▶ **Stored data**
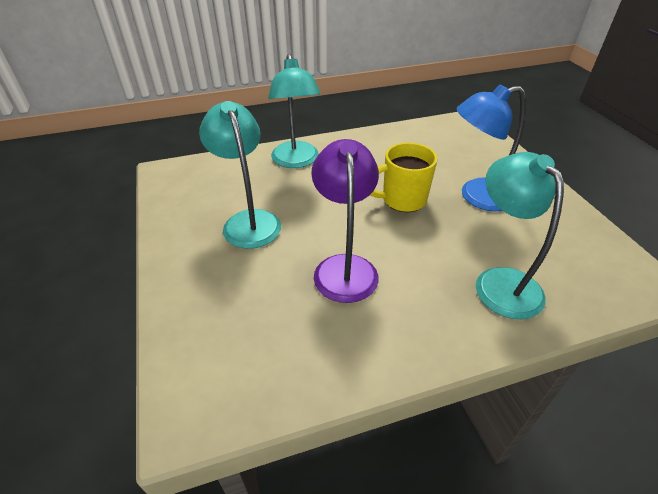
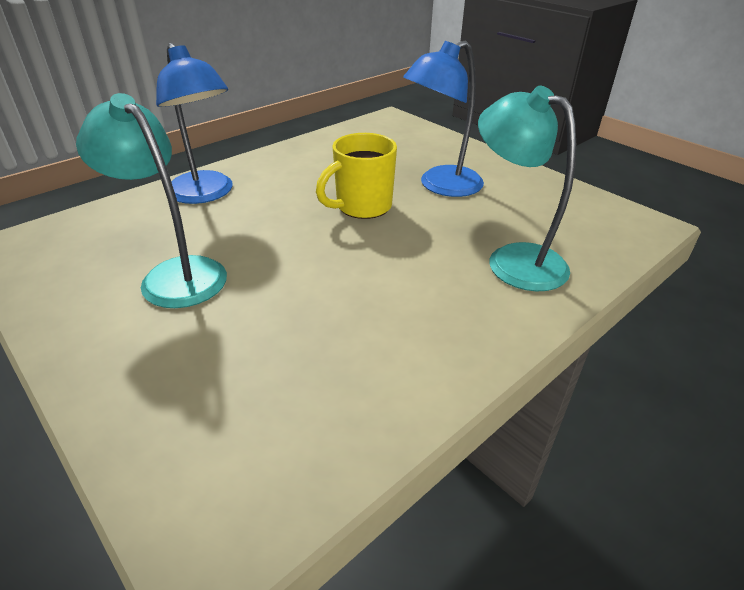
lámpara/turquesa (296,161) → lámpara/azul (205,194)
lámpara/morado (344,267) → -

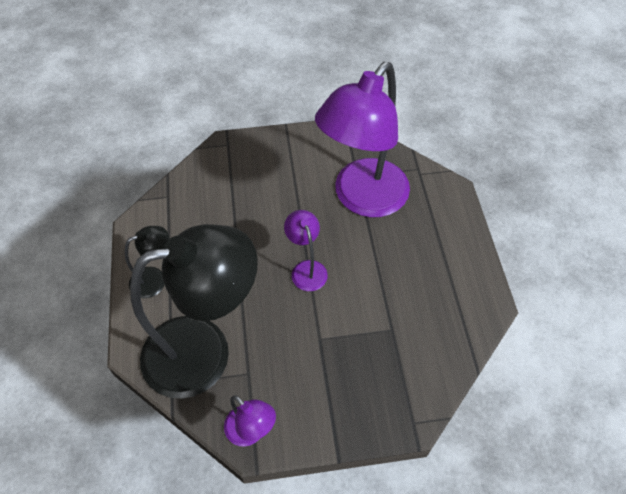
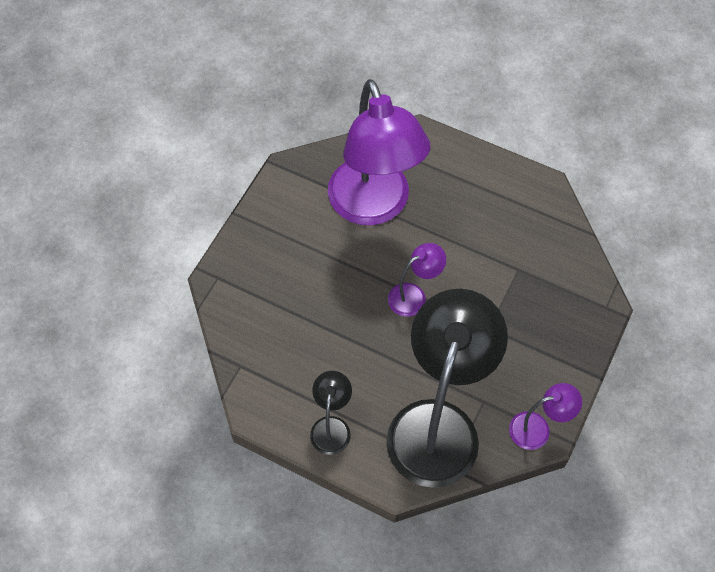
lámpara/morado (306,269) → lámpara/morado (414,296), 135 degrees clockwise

▶ **Exercise**
Within the listing above, filter for lines holding the string "morado" and copy each one.

▶ **Answer space**
lámpara/morado (344,267) → -
lámpara/morado (306,269) → lámpara/morado (414,296), 135 degrees clockwise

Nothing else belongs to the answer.